Some entries follow. Reproduce exactly the lines starting at the one with "red plate D6:D7 level 2 -> none" and stopping after the one with "blue plate I9".

SUPPLIED ENTRIES –
+++

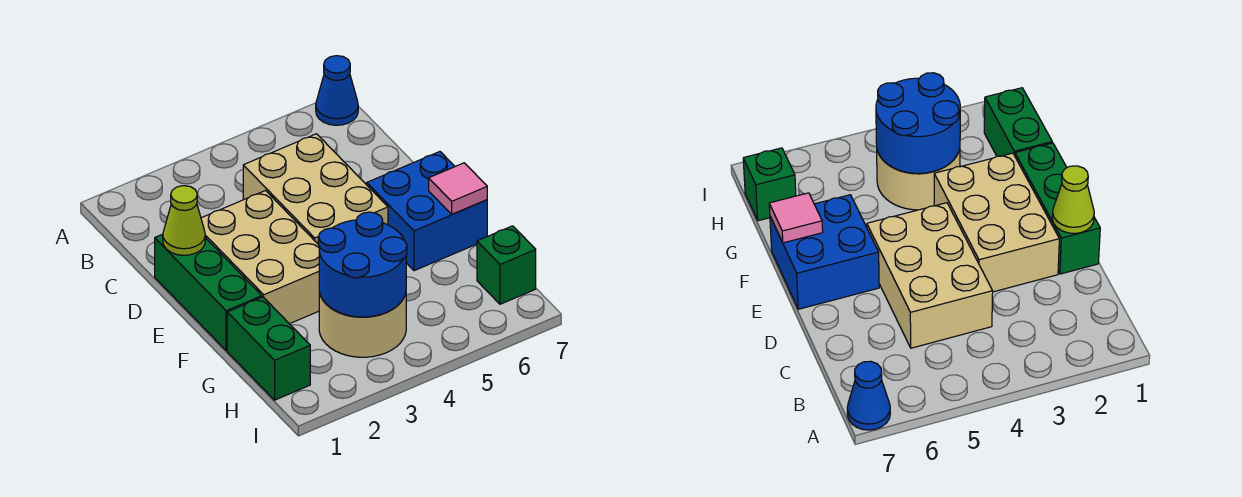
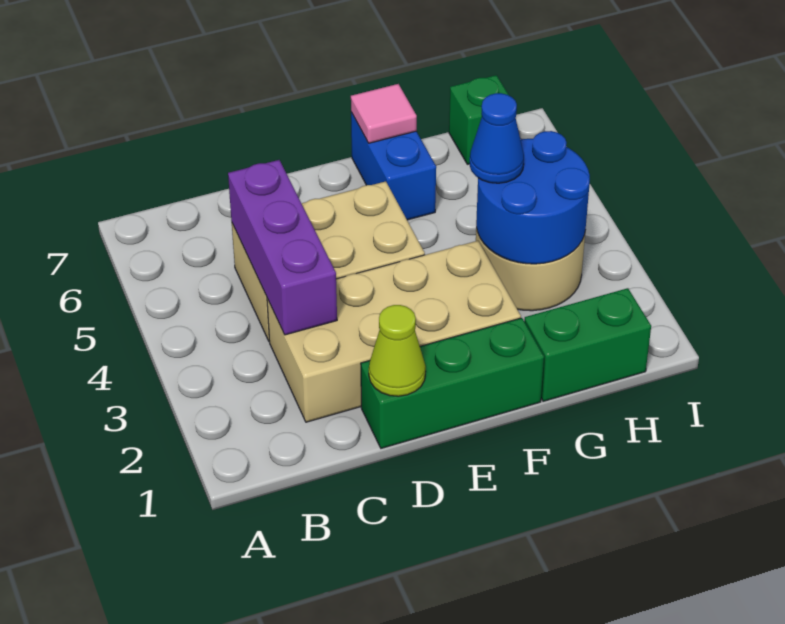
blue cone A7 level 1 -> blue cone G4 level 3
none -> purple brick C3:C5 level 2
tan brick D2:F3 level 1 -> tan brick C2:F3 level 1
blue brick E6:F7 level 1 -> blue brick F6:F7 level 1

+++

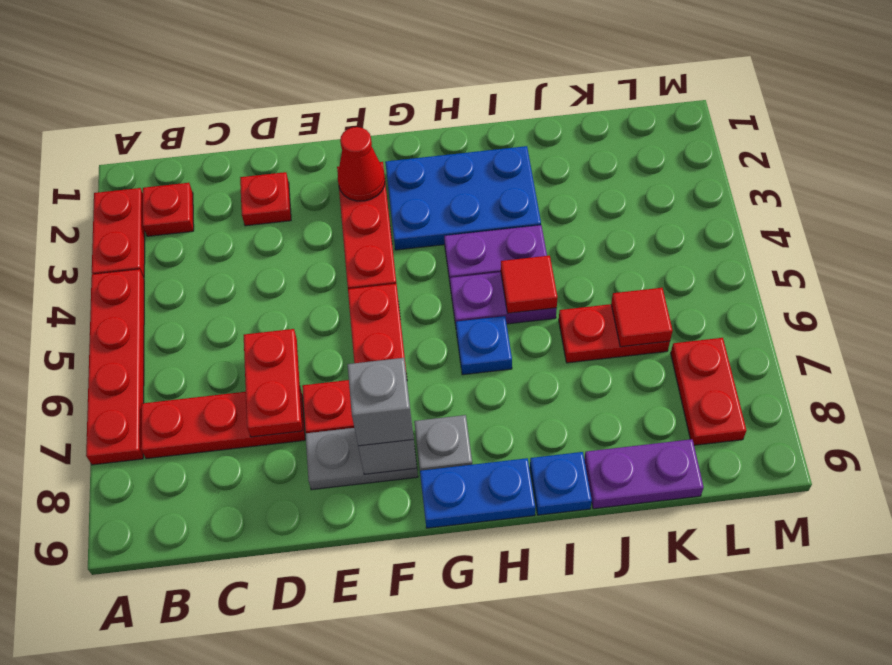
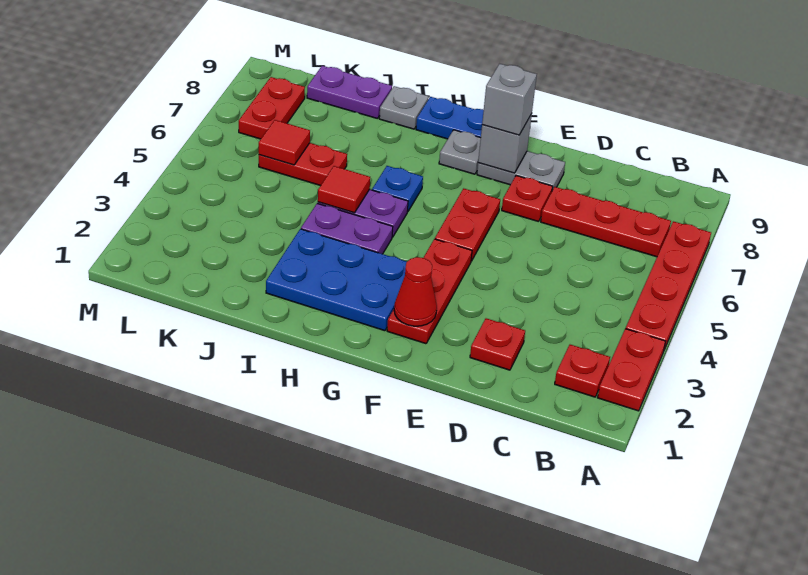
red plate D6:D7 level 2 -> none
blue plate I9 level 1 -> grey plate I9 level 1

+++

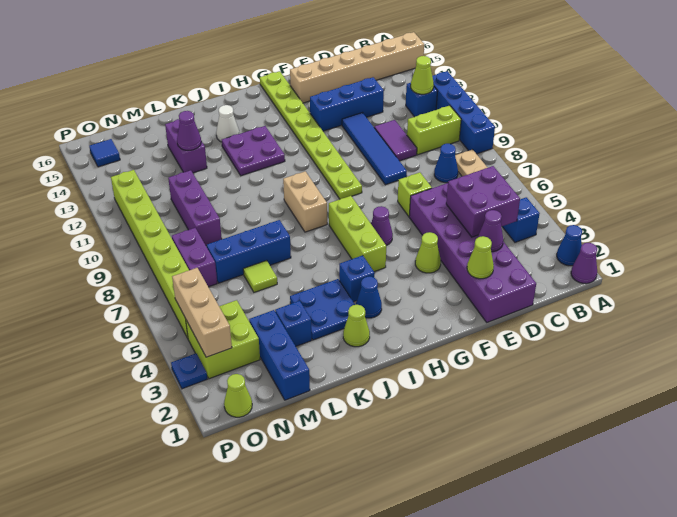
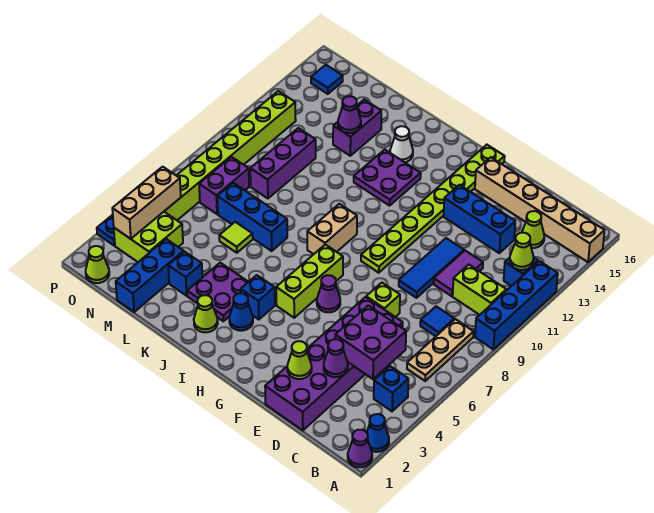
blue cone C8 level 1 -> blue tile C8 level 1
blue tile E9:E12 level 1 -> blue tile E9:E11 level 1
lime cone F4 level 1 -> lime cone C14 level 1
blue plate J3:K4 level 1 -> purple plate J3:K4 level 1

+++

EXERCISE RESULT –
red plate D6:D7 level 2 -> none
blue plate I9 level 1 -> grey plate I9 level 1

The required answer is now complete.